'''

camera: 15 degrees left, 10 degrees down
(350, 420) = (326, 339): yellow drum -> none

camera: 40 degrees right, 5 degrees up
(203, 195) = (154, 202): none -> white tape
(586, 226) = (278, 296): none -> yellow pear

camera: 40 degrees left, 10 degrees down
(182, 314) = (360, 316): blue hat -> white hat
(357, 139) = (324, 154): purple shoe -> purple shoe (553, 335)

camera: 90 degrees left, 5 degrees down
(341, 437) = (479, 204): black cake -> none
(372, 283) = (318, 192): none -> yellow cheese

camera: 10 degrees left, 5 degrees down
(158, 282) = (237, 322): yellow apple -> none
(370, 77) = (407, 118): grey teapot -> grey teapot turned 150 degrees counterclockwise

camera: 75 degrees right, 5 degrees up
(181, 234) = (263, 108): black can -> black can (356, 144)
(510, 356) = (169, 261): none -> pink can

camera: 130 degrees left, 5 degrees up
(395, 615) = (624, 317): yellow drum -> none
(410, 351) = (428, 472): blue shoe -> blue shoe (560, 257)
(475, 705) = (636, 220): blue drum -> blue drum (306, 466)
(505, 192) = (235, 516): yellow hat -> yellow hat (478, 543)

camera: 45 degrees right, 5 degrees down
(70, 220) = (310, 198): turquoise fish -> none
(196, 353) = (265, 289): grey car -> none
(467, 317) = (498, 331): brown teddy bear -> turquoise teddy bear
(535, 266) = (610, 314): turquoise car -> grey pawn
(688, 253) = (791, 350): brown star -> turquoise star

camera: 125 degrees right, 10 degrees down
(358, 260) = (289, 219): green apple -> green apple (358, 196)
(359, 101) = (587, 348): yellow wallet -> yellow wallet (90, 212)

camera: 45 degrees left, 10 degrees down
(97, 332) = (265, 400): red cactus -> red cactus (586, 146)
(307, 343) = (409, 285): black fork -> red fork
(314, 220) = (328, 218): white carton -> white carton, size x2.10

'''

■ **Work instruction**
Write out only those lines of the entries that lie between the line containing "(196, 353) = (265, 289): grey car -> none" and the last line, inclusive, reproducing them exactly.

■ **Answer for the task**
(196, 353) = (265, 289): grey car -> none
(467, 317) = (498, 331): brown teddy bear -> turquoise teddy bear
(535, 266) = (610, 314): turquoise car -> grey pawn
(688, 253) = (791, 350): brown star -> turquoise star

camera: 125 degrees right, 10 degrees down
(358, 260) = (289, 219): green apple -> green apple (358, 196)
(359, 101) = (587, 348): yellow wallet -> yellow wallet (90, 212)

camera: 45 degrees left, 10 degrees down
(97, 332) = (265, 400): red cactus -> red cactus (586, 146)
(307, 343) = (409, 285): black fork -> red fork
(314, 220) = (328, 218): white carton -> white carton, size x2.10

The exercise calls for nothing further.